### [WHAT IS REQUIRED]
Would you repeat exactly the part of the listing below that runs from the line containing "J2 pin 2: none -> N005" down to the line containing "U16: NOR 74LS02", inclusive, and nothing else?

### [PROVIDED RECORDS]
>>

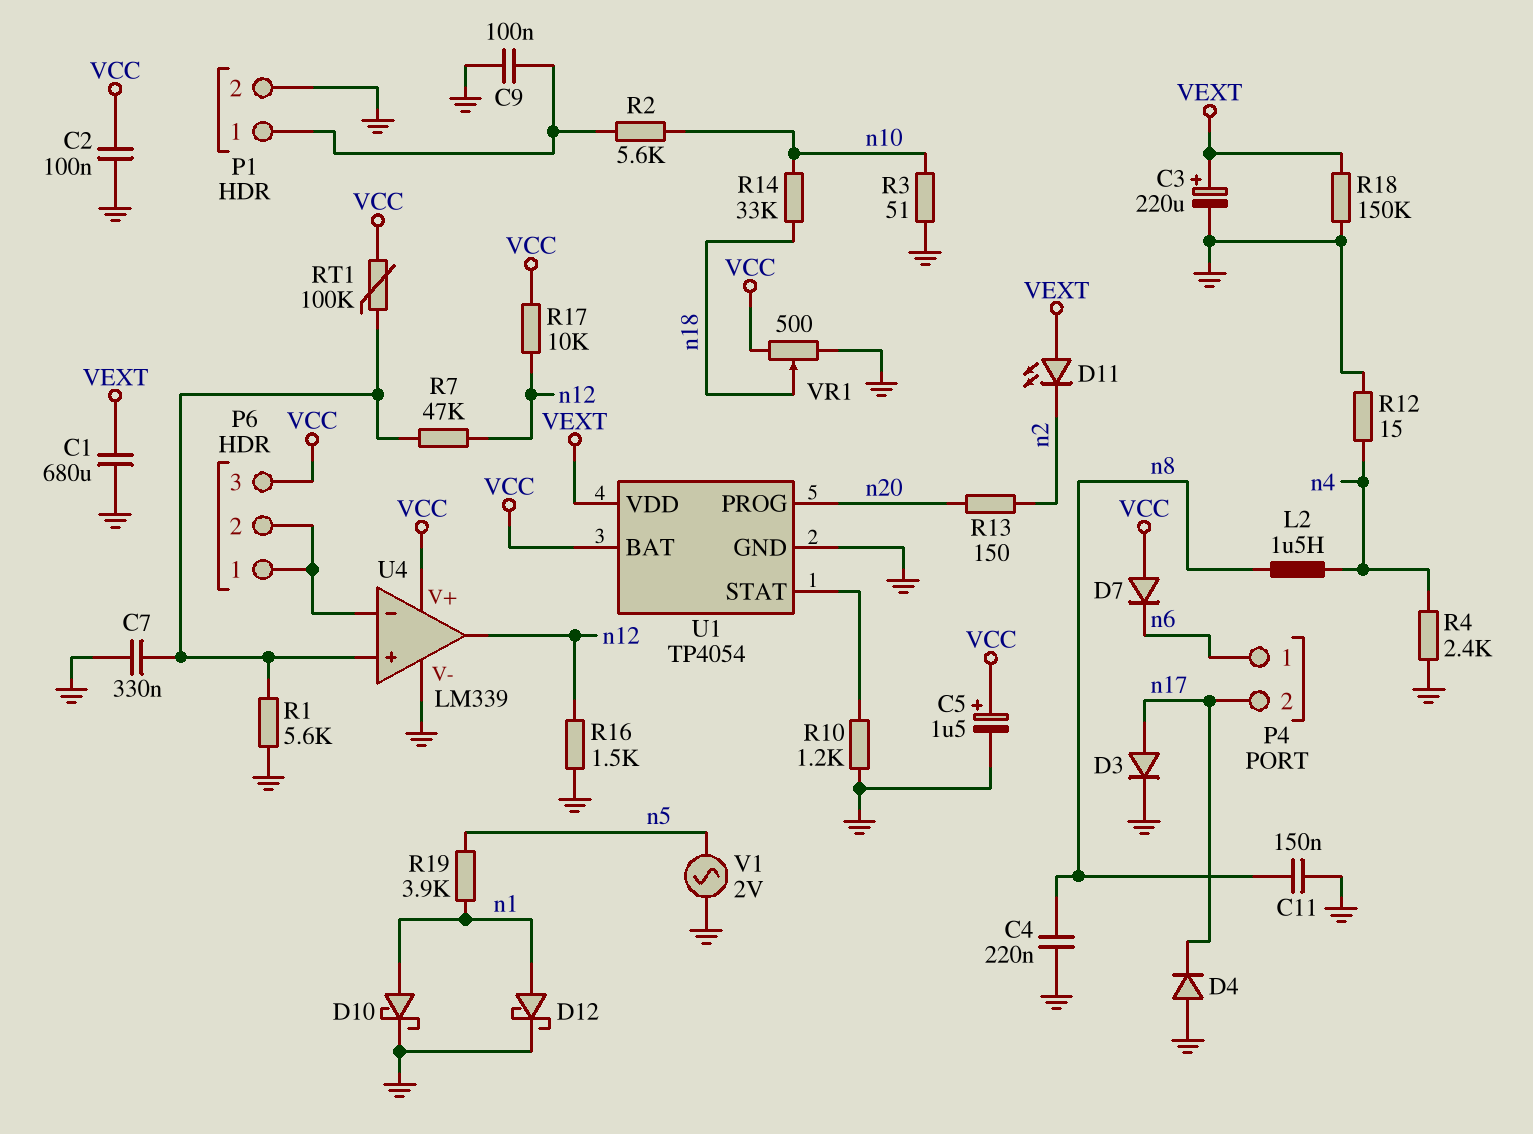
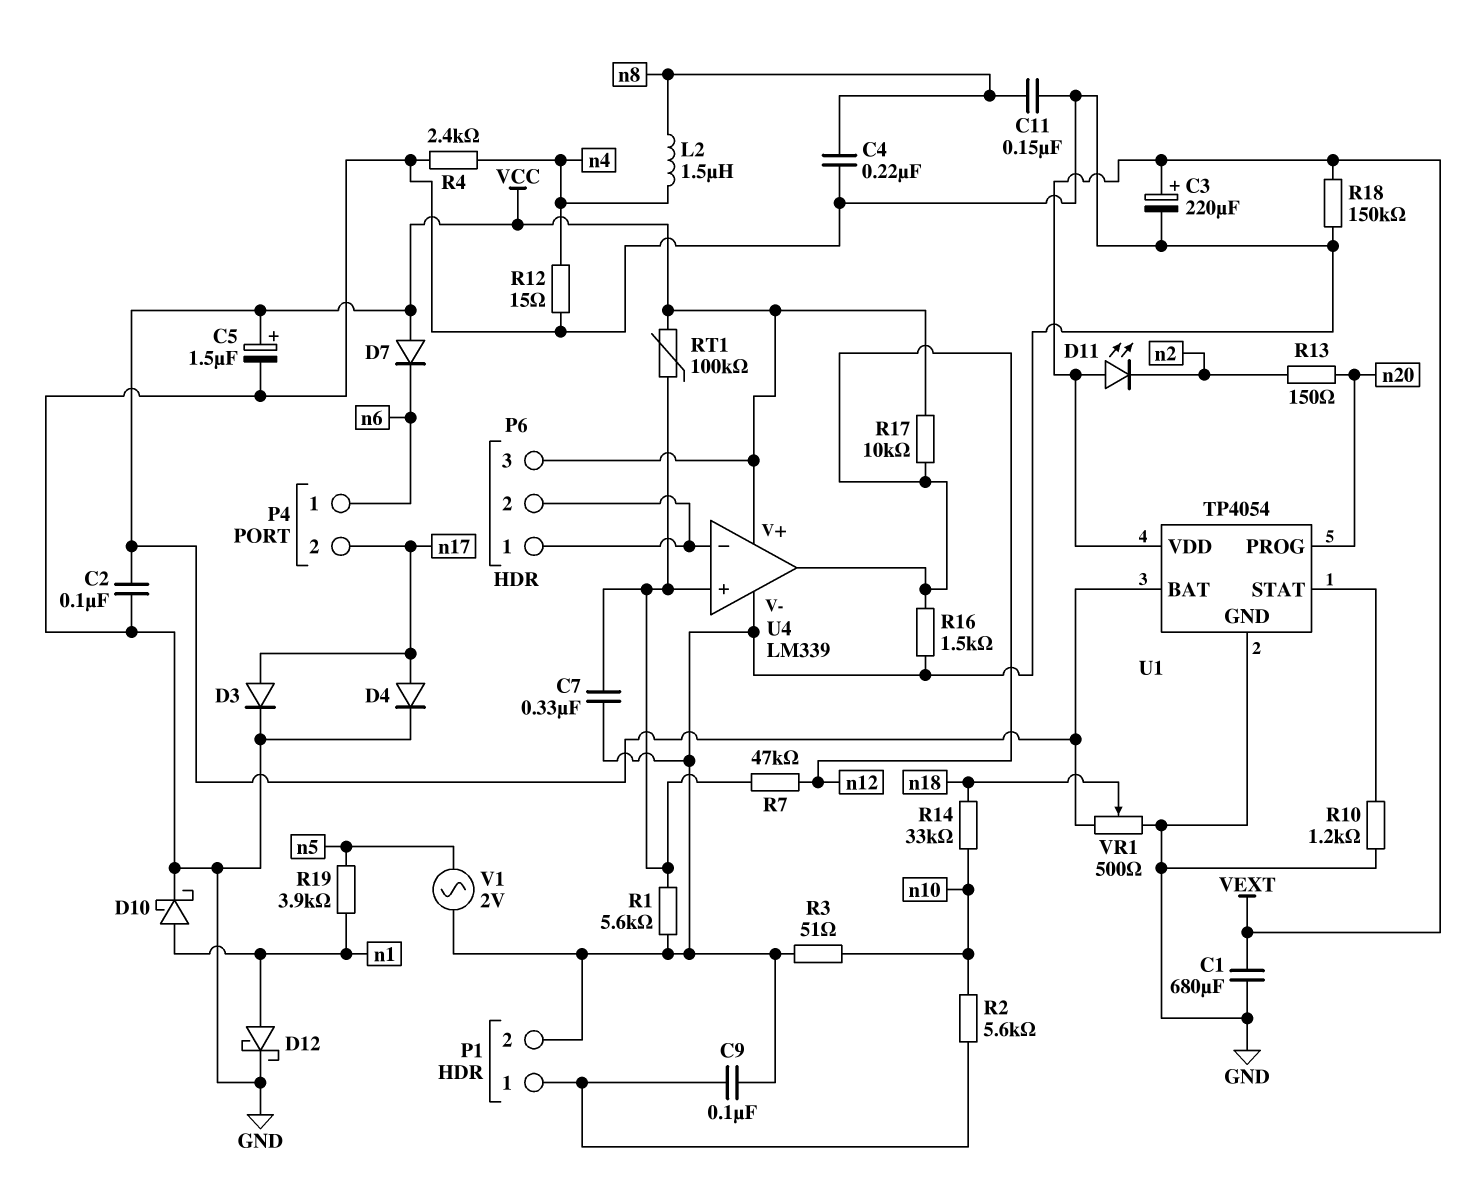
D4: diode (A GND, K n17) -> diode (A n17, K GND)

<<
>>

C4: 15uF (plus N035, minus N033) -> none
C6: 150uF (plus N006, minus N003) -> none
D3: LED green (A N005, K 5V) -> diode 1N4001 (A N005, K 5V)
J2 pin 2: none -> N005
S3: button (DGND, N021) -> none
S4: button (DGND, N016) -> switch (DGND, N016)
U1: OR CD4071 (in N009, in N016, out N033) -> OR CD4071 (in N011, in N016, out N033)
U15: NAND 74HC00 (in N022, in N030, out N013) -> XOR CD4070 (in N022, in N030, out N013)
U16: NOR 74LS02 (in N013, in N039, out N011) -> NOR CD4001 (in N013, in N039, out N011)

<<

### [WRITTEN ANSWER]
J2 pin 2: none -> N005
S3: button (DGND, N021) -> none
S4: button (DGND, N016) -> switch (DGND, N016)
U1: OR CD4071 (in N009, in N016, out N033) -> OR CD4071 (in N011, in N016, out N033)
U15: NAND 74HC00 (in N022, in N030, out N013) -> XOR CD4070 (in N022, in N030, out N013)
U16: NOR 74LS02 (in N013, in N039, out N011) -> NOR CD4001 (in N013, in N039, out N011)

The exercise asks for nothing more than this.